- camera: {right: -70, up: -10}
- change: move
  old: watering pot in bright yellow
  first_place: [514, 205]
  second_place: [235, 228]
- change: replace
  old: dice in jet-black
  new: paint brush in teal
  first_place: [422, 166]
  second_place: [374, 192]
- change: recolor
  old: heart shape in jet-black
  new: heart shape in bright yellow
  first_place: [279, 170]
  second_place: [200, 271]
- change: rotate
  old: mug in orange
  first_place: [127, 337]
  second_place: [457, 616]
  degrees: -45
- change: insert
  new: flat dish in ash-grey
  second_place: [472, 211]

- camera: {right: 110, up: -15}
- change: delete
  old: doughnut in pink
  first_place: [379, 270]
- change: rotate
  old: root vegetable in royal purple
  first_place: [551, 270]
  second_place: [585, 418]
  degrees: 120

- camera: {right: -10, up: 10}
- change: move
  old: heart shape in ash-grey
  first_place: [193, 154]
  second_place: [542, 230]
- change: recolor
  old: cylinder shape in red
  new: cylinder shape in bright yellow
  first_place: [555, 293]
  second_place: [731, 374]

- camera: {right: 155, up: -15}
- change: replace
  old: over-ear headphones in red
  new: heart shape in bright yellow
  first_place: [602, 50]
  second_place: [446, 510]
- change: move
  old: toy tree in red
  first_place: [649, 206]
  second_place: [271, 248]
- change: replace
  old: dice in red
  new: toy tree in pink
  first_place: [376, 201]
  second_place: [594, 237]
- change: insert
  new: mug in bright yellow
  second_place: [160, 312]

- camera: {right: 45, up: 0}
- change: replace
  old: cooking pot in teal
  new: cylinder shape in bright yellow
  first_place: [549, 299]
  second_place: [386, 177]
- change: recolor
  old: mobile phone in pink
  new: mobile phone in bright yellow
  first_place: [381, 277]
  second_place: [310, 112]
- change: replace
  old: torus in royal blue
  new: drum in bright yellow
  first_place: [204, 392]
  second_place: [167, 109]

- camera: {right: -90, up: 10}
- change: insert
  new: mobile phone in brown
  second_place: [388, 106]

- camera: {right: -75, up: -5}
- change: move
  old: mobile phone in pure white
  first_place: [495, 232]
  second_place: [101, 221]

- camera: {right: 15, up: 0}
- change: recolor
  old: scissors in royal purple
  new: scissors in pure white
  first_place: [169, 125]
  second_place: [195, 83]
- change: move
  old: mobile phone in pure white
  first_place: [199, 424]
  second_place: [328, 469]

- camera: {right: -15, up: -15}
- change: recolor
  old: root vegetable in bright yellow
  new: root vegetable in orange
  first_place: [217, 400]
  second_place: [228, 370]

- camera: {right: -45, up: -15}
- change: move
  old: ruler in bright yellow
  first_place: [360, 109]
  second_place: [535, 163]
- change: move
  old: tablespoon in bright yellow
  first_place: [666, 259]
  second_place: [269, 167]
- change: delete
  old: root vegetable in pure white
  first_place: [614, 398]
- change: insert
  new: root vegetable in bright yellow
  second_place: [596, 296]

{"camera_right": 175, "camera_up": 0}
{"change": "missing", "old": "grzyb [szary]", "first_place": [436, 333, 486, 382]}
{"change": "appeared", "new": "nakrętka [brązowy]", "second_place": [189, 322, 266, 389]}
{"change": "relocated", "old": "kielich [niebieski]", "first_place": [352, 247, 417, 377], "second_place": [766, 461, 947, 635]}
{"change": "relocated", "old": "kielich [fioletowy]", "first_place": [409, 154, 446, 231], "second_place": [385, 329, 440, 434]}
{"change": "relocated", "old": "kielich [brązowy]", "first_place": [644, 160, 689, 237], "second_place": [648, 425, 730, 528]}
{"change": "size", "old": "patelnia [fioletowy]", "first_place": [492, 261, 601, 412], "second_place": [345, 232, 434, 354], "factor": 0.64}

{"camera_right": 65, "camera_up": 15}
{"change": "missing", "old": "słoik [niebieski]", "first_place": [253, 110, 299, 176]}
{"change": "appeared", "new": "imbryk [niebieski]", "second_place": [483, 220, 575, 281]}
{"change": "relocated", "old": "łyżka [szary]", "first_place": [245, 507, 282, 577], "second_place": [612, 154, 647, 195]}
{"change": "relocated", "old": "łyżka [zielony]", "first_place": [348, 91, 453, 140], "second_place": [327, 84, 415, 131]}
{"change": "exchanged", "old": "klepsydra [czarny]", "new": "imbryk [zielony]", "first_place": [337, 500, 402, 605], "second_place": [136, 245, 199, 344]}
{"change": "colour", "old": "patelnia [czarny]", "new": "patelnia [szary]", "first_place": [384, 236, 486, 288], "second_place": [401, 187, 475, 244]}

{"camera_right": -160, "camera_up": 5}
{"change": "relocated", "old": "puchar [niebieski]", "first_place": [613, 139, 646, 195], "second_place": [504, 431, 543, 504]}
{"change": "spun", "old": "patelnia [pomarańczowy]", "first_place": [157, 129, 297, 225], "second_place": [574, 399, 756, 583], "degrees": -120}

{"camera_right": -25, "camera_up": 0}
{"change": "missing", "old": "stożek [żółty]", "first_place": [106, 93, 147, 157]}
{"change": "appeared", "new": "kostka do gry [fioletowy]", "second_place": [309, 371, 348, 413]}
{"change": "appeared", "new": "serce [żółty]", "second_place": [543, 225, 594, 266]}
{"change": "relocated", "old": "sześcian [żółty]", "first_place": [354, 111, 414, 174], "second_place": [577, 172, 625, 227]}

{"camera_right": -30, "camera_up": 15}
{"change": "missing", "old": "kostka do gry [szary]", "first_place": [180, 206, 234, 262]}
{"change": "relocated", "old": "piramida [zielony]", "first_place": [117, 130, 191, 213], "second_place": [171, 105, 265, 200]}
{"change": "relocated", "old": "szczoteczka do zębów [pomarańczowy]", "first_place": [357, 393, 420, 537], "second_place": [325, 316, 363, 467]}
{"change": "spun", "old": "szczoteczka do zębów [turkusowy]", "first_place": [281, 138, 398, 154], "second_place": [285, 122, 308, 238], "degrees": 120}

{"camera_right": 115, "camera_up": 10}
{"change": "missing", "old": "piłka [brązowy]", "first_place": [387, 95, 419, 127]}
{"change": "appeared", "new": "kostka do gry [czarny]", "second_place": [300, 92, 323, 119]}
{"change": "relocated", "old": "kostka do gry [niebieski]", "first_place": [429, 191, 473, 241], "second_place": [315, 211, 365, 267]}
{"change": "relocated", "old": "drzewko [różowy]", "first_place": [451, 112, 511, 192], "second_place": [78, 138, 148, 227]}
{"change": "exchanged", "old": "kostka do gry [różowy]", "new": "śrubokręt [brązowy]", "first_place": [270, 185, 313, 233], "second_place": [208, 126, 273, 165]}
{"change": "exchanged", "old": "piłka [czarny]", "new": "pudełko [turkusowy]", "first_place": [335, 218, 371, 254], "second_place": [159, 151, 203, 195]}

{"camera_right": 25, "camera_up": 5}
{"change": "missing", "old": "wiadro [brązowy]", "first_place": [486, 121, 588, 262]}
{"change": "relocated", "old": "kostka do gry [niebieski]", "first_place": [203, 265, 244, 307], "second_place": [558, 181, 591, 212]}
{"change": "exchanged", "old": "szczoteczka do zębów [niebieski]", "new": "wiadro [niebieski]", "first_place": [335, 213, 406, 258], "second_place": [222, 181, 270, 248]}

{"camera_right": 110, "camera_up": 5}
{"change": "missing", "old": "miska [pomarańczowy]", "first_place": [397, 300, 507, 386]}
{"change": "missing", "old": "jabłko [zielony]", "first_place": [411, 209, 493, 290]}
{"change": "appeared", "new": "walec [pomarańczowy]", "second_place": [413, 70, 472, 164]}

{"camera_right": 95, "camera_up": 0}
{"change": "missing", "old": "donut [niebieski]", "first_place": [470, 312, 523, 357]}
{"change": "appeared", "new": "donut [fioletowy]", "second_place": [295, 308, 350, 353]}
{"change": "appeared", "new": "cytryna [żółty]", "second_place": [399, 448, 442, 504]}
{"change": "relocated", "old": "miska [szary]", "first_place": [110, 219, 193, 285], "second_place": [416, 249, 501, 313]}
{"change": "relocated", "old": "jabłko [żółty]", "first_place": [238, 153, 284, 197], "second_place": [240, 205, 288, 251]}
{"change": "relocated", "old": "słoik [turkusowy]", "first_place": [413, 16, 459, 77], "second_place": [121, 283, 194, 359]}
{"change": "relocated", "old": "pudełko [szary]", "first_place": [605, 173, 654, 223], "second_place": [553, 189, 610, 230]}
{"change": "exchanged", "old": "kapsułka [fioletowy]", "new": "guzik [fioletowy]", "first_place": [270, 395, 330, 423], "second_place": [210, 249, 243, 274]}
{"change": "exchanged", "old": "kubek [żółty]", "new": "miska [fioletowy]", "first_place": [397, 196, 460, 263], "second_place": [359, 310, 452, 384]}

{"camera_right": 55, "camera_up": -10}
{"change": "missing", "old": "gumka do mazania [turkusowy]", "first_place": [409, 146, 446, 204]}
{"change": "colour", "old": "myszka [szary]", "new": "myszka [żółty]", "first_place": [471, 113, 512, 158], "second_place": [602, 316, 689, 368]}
· · ·
● **PROBLEM DETAILS**: Tell how many lines above contain the word "black". Nothing but the number is needed.

● **EXERCISE ANSWER**: 2